A word-for-word copy of every entry below is required; the images do not belong in it.

Content revision data:
--------------------------------
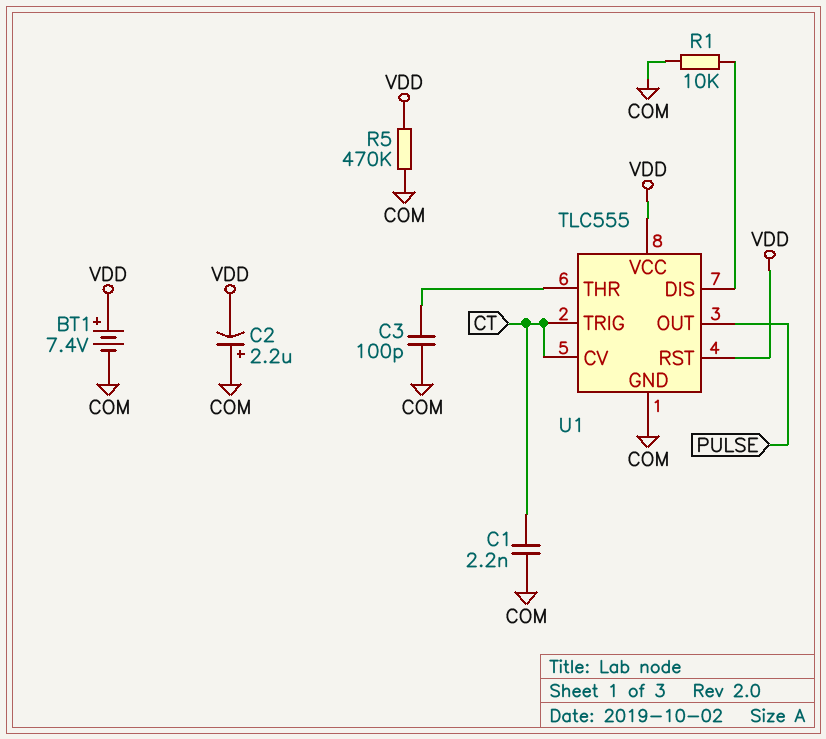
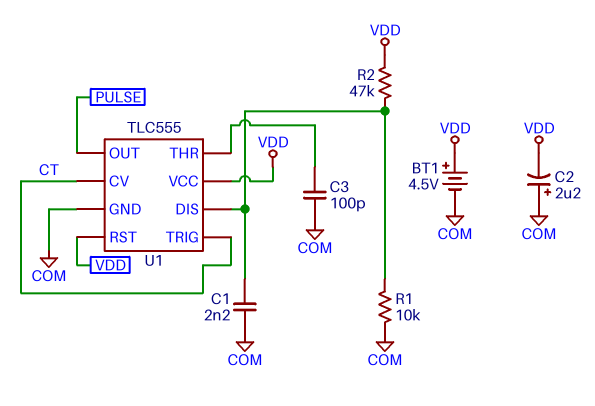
BT1: 7.4V (plus VDD, minus COM) -> 4.5V (plus VDD, minus COM)
C1: 2.2nF (COM, CT) -> 2.2nF (COM, U1/DIS)
R2: none -> 47k (U1/DIS, VDD)
R5: 470k (COM, VDD) -> none

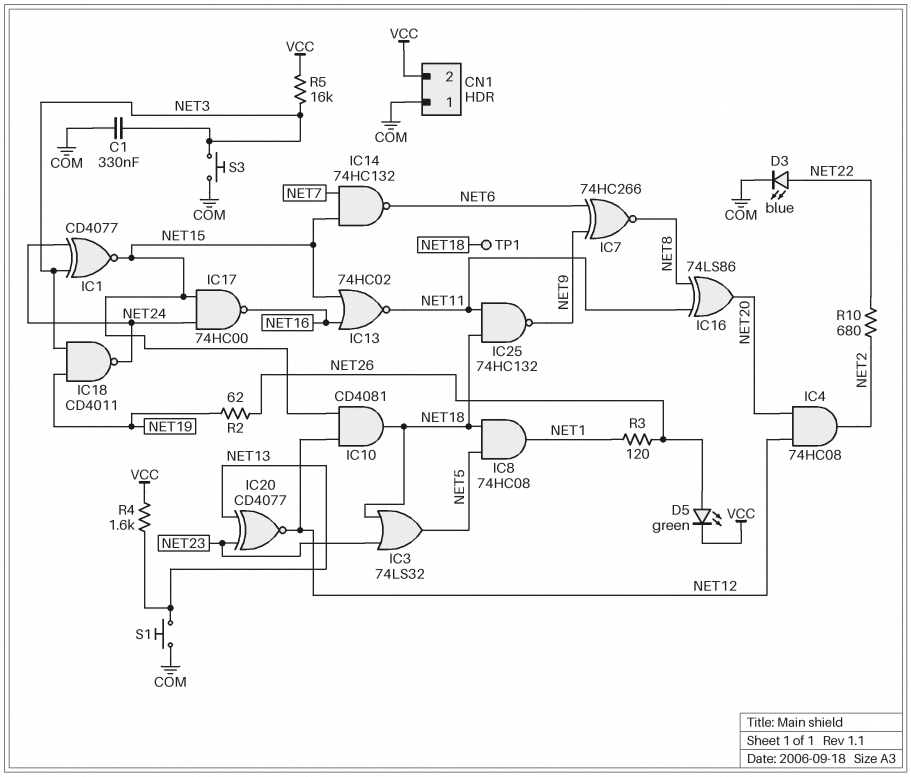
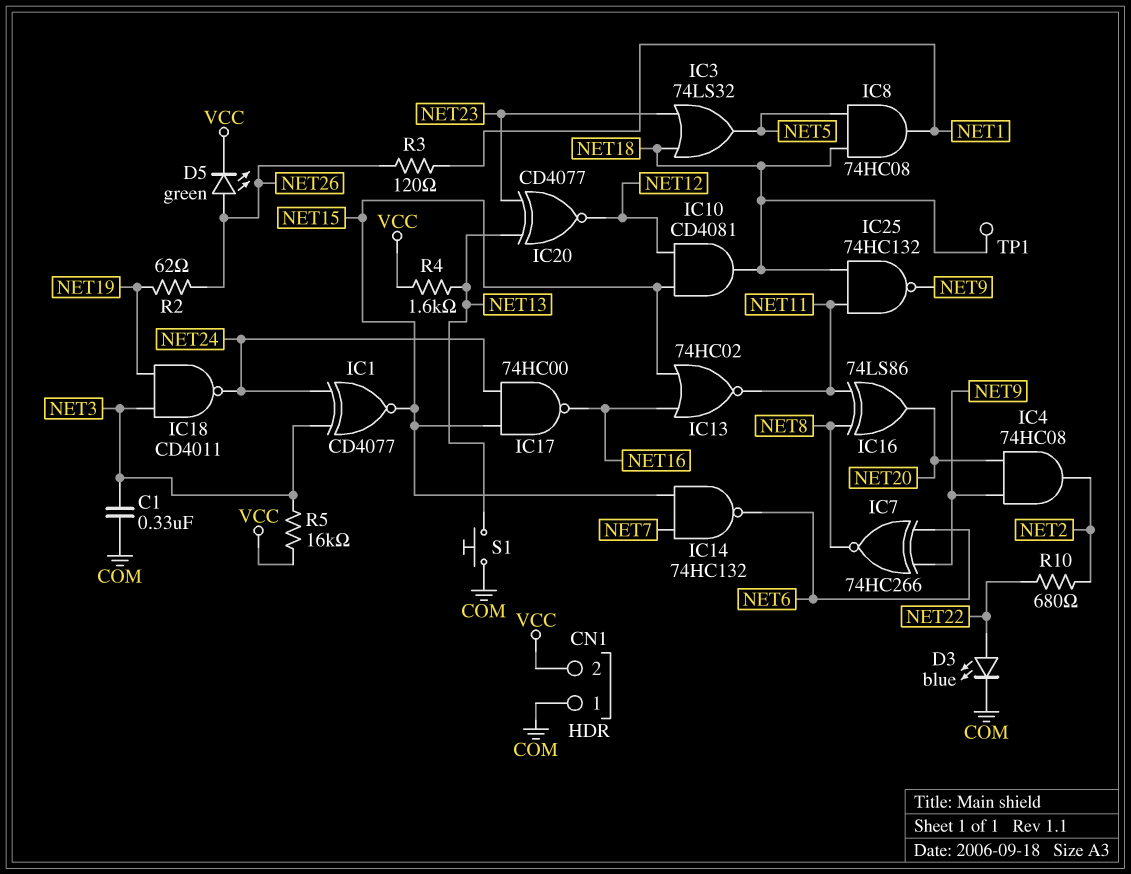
IC4: AND 74HC08 (in NET12, in NET20, out NET2) -> AND 74HC08 (in NET9, in NET20, out NET2)
S3: button (COM, NET3) -> none

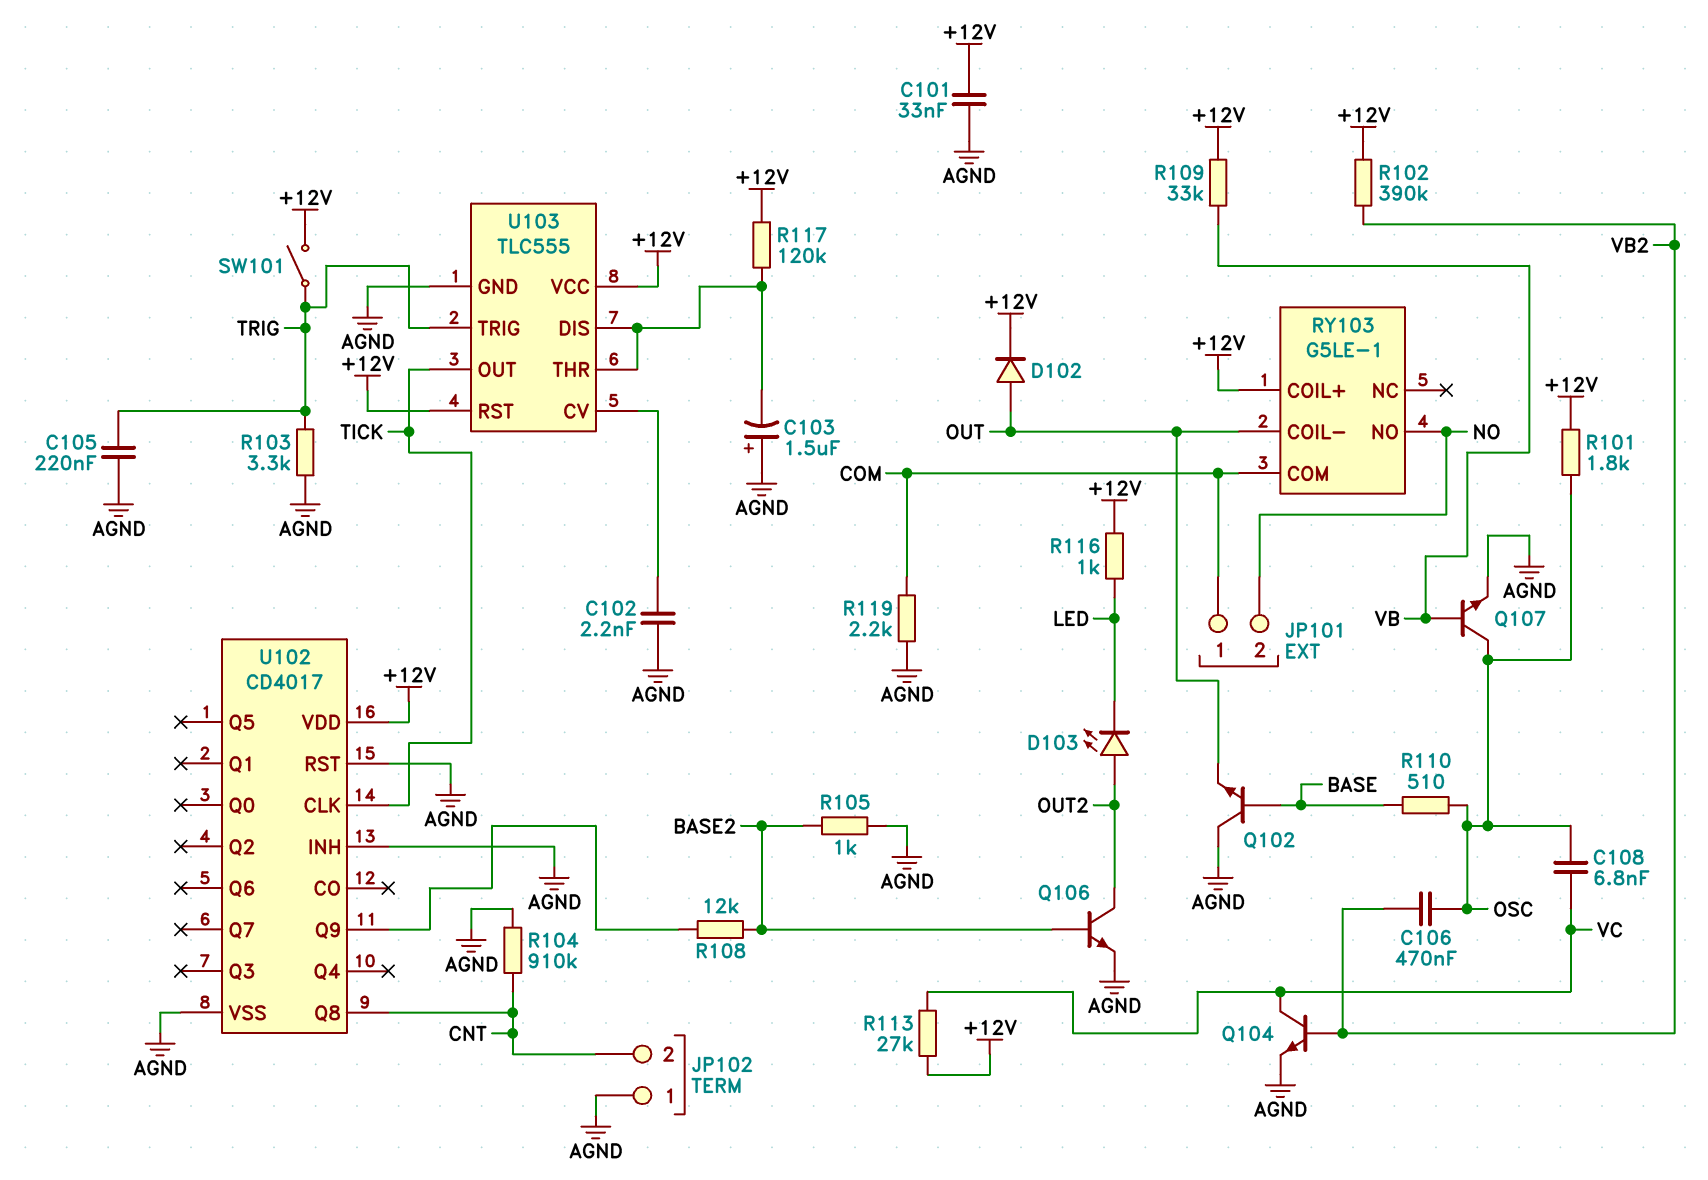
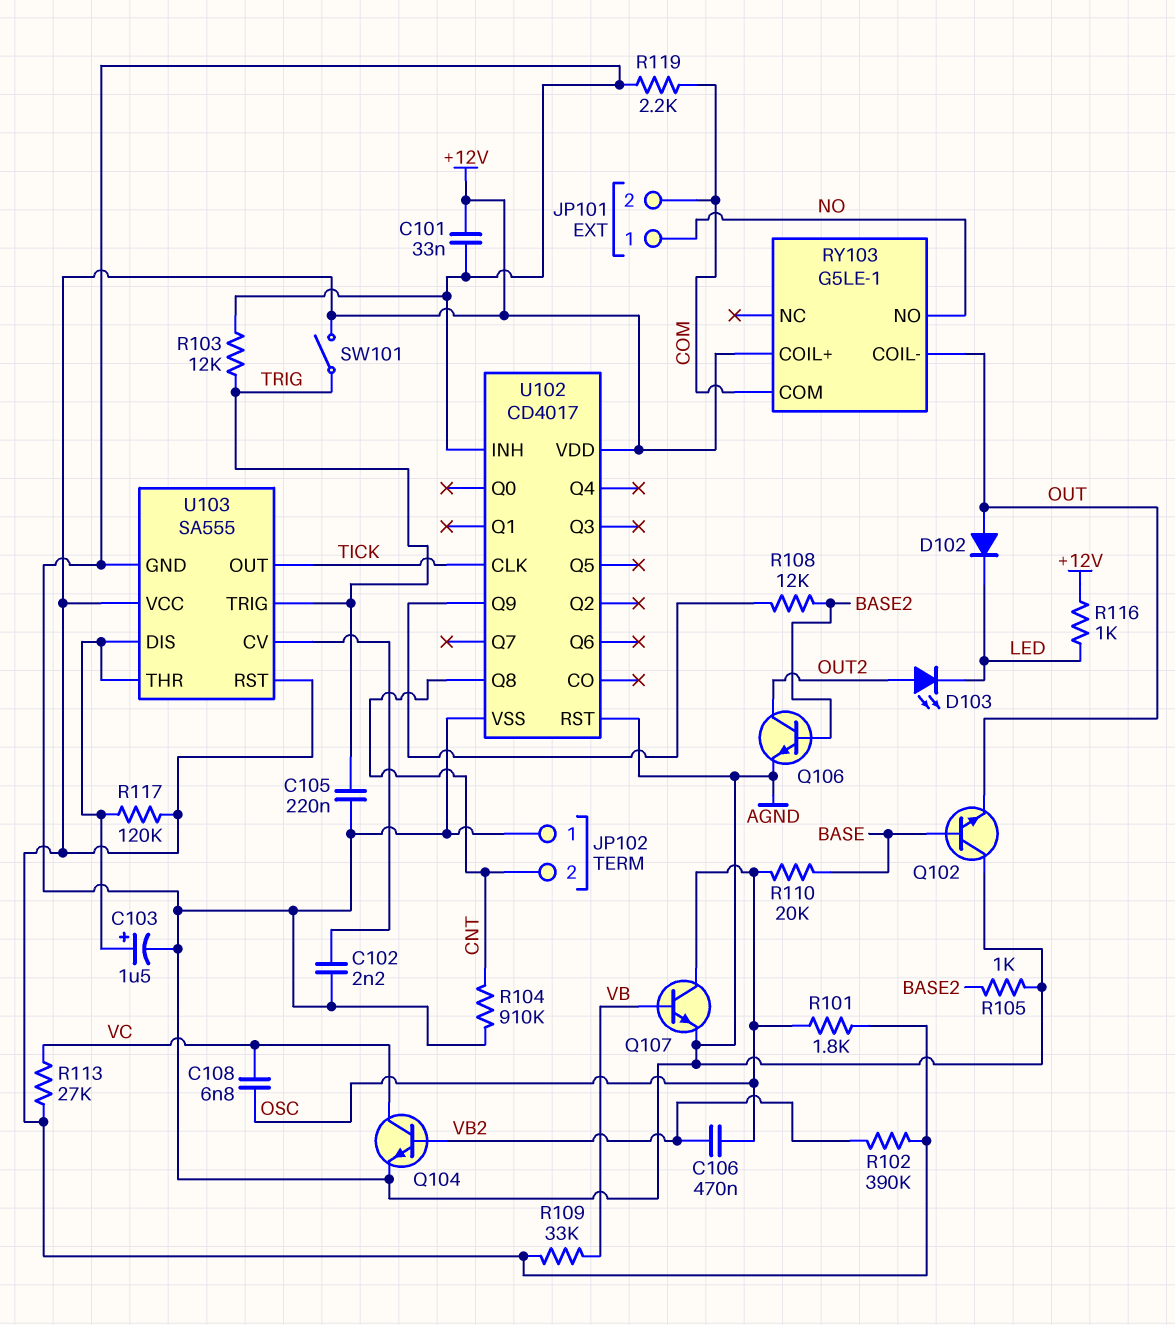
C103: 1.5uF (plus AGND, minus U103/DIS) -> 1.5uF (plus U103/DIS, minus AGND)
D102: diode (A OUT, K +12V) -> diode (A OUT, K LED)
JP101 pin 1: COM -> NO
JP101 pin 2: NO -> COM
R103: 3.3k (AGND, TRIG) -> 12k (AGND, TRIG)
R110: 510 (BASE, OSC) -> 20k (BASE, OSC)
U103: TLC555 -> SA555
--------------------------------
Result of this exercise
BT1: 7.4V (plus VDD, minus COM) -> 4.5V (plus VDD, minus COM)
C1: 2.2nF (COM, CT) -> 2.2nF (COM, U1/DIS)
R2: none -> 47k (U1/DIS, VDD)
R5: 470k (COM, VDD) -> none

IC4: AND 74HC08 (in NET12, in NET20, out NET2) -> AND 74HC08 (in NET9, in NET20, out NET2)
S3: button (COM, NET3) -> none

C103: 1.5uF (plus AGND, minus U103/DIS) -> 1.5uF (plus U103/DIS, minus AGND)
D102: diode (A OUT, K +12V) -> diode (A OUT, K LED)
JP101 pin 1: COM -> NO
JP101 pin 2: NO -> COM
R103: 3.3k (AGND, TRIG) -> 12k (AGND, TRIG)
R110: 510 (BASE, OSC) -> 20k (BASE, OSC)
U103: TLC555 -> SA555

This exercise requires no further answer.